> [What to do] The answer must be one number: the count of lines in the data below that include "purple".
##############################
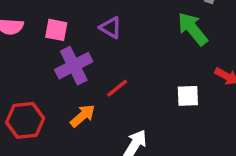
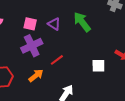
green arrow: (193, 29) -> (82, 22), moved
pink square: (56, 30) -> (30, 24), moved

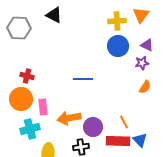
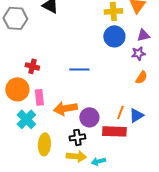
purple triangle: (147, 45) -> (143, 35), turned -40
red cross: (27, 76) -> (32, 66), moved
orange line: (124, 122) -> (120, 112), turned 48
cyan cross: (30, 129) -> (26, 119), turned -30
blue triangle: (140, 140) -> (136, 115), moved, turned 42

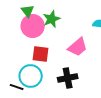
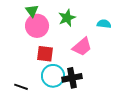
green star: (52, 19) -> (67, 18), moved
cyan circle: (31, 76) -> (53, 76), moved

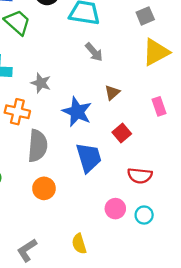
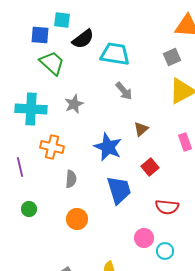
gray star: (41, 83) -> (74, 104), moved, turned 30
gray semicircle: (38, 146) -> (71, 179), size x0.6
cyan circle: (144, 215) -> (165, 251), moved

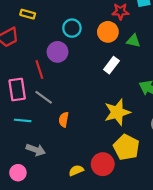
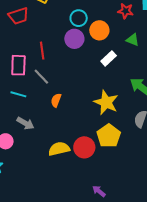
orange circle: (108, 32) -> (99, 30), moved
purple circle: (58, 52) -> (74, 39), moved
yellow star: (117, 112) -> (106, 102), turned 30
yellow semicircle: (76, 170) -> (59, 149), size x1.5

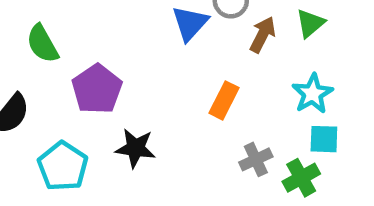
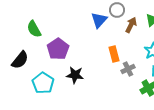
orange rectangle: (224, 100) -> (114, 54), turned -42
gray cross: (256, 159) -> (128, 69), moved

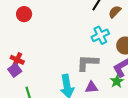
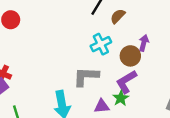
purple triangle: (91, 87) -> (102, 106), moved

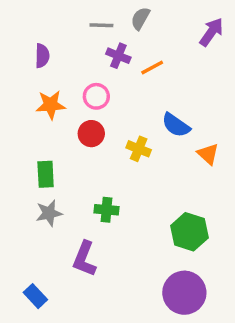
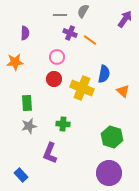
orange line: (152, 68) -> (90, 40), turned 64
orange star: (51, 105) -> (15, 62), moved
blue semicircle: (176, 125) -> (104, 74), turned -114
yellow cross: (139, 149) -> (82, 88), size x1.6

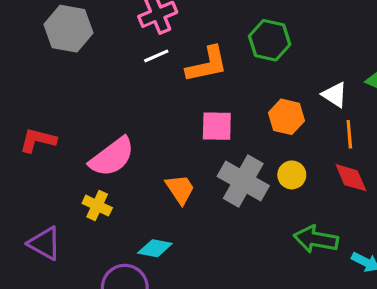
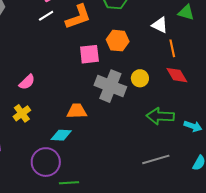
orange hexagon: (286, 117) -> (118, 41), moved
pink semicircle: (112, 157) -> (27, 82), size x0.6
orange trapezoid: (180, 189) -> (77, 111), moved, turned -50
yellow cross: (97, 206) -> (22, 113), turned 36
##############################
> [Solution to this problem] 3